• [Work instructions] Output the line that contains "white brick G1:I2" and each line after it in the listing, exactly as they appear, through the very last line.

• [Data]
_ _ _ _ _ _ _
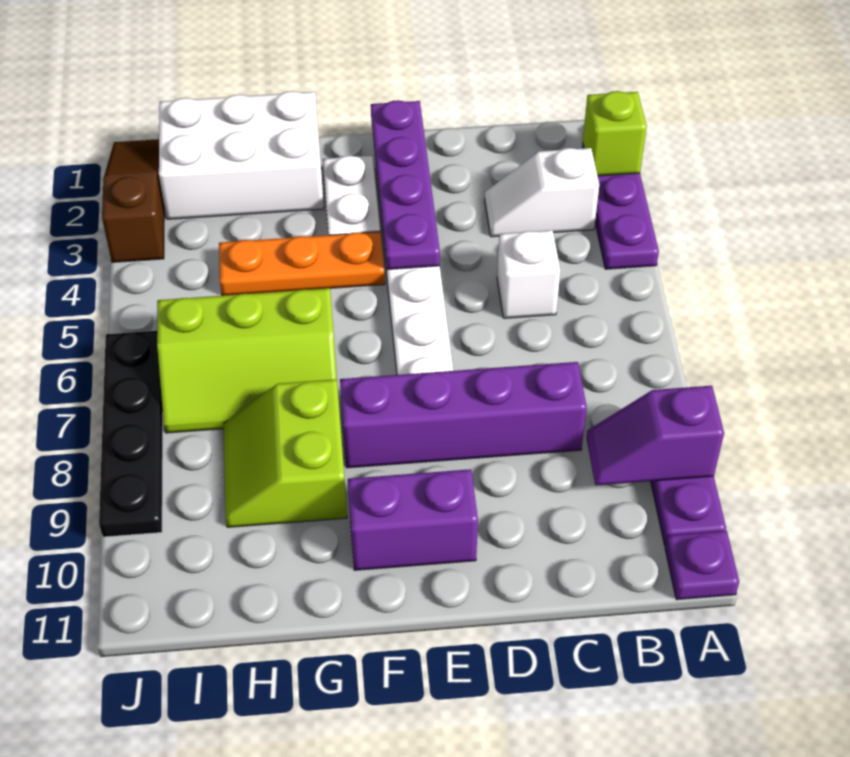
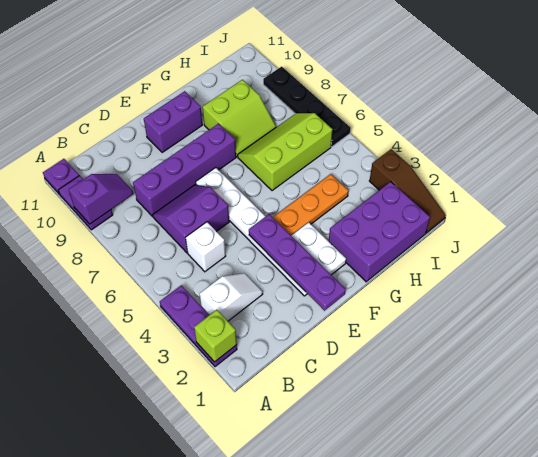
none -> purple slope C6:D7 level 1 top 6
white brick G1:I2 level 1 -> purple brick G1:I2 level 1
lime slope G8:H9 level 1 top G -> lime slope G8:H9 level 1 top 9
_ _ _ _ _ _ _
• [Output for this task]
white brick G1:I2 level 1 -> purple brick G1:I2 level 1
lime slope G8:H9 level 1 top G -> lime slope G8:H9 level 1 top 9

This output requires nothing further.